Your task is to reproduce the entries below word for word.

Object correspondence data
---------------

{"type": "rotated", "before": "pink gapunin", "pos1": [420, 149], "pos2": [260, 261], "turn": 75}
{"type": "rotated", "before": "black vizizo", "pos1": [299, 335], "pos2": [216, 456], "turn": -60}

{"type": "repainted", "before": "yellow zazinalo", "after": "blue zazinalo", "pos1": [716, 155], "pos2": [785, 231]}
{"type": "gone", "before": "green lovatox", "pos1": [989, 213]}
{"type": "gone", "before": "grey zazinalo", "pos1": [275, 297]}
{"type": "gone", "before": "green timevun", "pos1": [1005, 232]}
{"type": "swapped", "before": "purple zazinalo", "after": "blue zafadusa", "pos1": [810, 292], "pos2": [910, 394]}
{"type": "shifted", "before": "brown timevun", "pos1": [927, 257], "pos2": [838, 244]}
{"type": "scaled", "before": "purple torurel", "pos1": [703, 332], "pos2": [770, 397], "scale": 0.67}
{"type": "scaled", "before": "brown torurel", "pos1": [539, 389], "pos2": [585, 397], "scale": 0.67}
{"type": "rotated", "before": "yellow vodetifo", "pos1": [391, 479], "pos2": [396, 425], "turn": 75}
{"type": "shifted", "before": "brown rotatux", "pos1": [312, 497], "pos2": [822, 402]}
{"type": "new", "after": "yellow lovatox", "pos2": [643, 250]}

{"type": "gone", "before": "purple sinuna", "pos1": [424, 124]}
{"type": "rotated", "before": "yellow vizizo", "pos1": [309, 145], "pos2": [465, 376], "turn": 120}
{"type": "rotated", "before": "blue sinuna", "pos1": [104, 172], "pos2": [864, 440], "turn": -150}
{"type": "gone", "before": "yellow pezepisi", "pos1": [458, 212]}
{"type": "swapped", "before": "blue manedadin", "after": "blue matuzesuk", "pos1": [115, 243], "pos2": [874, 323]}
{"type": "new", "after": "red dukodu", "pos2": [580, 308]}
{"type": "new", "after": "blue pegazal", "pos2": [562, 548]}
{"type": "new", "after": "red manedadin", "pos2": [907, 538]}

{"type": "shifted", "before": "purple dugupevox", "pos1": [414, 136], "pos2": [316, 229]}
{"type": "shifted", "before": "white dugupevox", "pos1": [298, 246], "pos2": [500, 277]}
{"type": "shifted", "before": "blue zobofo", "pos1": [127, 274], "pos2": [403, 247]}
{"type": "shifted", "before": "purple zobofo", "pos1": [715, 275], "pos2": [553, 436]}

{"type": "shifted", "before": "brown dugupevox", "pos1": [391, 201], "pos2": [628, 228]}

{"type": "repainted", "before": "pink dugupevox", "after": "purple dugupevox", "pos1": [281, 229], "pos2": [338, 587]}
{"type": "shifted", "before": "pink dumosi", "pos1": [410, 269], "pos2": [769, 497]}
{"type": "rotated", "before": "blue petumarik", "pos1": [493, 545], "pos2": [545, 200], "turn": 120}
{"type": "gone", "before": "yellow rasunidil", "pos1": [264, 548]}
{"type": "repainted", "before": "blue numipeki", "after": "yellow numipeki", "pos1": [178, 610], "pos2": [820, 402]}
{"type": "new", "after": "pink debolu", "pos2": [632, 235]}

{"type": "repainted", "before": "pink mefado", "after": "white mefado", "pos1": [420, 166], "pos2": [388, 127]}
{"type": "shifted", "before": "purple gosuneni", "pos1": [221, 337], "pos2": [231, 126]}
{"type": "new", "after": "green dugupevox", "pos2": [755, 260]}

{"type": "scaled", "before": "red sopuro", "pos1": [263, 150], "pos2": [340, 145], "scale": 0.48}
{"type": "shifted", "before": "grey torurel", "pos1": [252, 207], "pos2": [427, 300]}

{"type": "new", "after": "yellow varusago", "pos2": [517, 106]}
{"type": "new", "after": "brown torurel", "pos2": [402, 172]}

---------------

ANSWER BOX:
{"type": "rotated", "before": "pink gapunin", "pos1": [420, 149], "pos2": [260, 261], "turn": 75}
{"type": "rotated", "before": "black vizizo", "pos1": [299, 335], "pos2": [216, 456], "turn": -60}

{"type": "repainted", "before": "yellow zazinalo", "after": "blue zazinalo", "pos1": [716, 155], "pos2": [785, 231]}
{"type": "gone", "before": "green lovatox", "pos1": [989, 213]}
{"type": "gone", "before": "grey zazinalo", "pos1": [275, 297]}
{"type": "gone", "before": "green timevun", "pos1": [1005, 232]}
{"type": "swapped", "before": "purple zazinalo", "after": "blue zafadusa", "pos1": [810, 292], "pos2": [910, 394]}
{"type": "shifted", "before": "brown timevun", "pos1": [927, 257], "pos2": [838, 244]}
{"type": "scaled", "before": "purple torurel", "pos1": [703, 332], "pos2": [770, 397], "scale": 0.67}
{"type": "scaled", "before": "brown torurel", "pos1": [539, 389], "pos2": [585, 397], "scale": 0.67}
{"type": "rotated", "before": "yellow vodetifo", "pos1": [391, 479], "pos2": [396, 425], "turn": 75}
{"type": "shifted", "before": "brown rotatux", "pos1": [312, 497], "pos2": [822, 402]}
{"type": "new", "after": "yellow lovatox", "pos2": [643, 250]}

{"type": "gone", "before": "purple sinuna", "pos1": [424, 124]}
{"type": "rotated", "before": "yellow vizizo", "pos1": [309, 145], "pos2": [465, 376], "turn": 120}
{"type": "rotated", "before": "blue sinuna", "pos1": [104, 172], "pos2": [864, 440], "turn": -150}
{"type": "gone", "before": "yellow pezepisi", "pos1": [458, 212]}
{"type": "swapped", "before": "blue manedadin", "after": "blue matuzesuk", "pos1": [115, 243], "pos2": [874, 323]}
{"type": "new", "after": "red dukodu", "pos2": [580, 308]}
{"type": "new", "after": "blue pegazal", "pos2": [562, 548]}
{"type": "new", "after": "red manedadin", "pos2": [907, 538]}

{"type": "shifted", "before": "purple dugupevox", "pos1": [414, 136], "pos2": [316, 229]}
{"type": "shifted", "before": "white dugupevox", "pos1": [298, 246], "pos2": [500, 277]}
{"type": "shifted", "before": "blue zobofo", "pos1": [127, 274], "pos2": [403, 247]}
{"type": "shifted", "before": "purple zobofo", "pos1": [715, 275], "pos2": [553, 436]}

{"type": "shifted", "before": "brown dugupevox", "pos1": [391, 201], "pos2": [628, 228]}

{"type": "repainted", "before": "pink dugupevox", "after": "purple dugupevox", "pos1": [281, 229], "pos2": [338, 587]}
{"type": "shifted", "before": "pink dumosi", "pos1": [410, 269], "pos2": [769, 497]}
{"type": "rotated", "before": "blue petumarik", "pos1": [493, 545], "pos2": [545, 200], "turn": 120}
{"type": "gone", "before": "yellow rasunidil", "pos1": [264, 548]}
{"type": "repainted", "before": "blue numipeki", "after": "yellow numipeki", "pos1": [178, 610], "pos2": [820, 402]}
{"type": "new", "after": "pink debolu", "pos2": [632, 235]}

{"type": "repainted", "before": "pink mefado", "after": "white mefado", "pos1": [420, 166], "pos2": [388, 127]}
{"type": "shifted", "before": "purple gosuneni", "pos1": [221, 337], "pos2": [231, 126]}
{"type": "new", "after": "green dugupevox", "pos2": [755, 260]}

{"type": "scaled", "before": "red sopuro", "pos1": [263, 150], "pos2": [340, 145], "scale": 0.48}
{"type": "shifted", "before": "grey torurel", "pos1": [252, 207], "pos2": [427, 300]}

{"type": "new", "after": "yellow varusago", "pos2": [517, 106]}
{"type": "new", "after": "brown torurel", "pos2": [402, 172]}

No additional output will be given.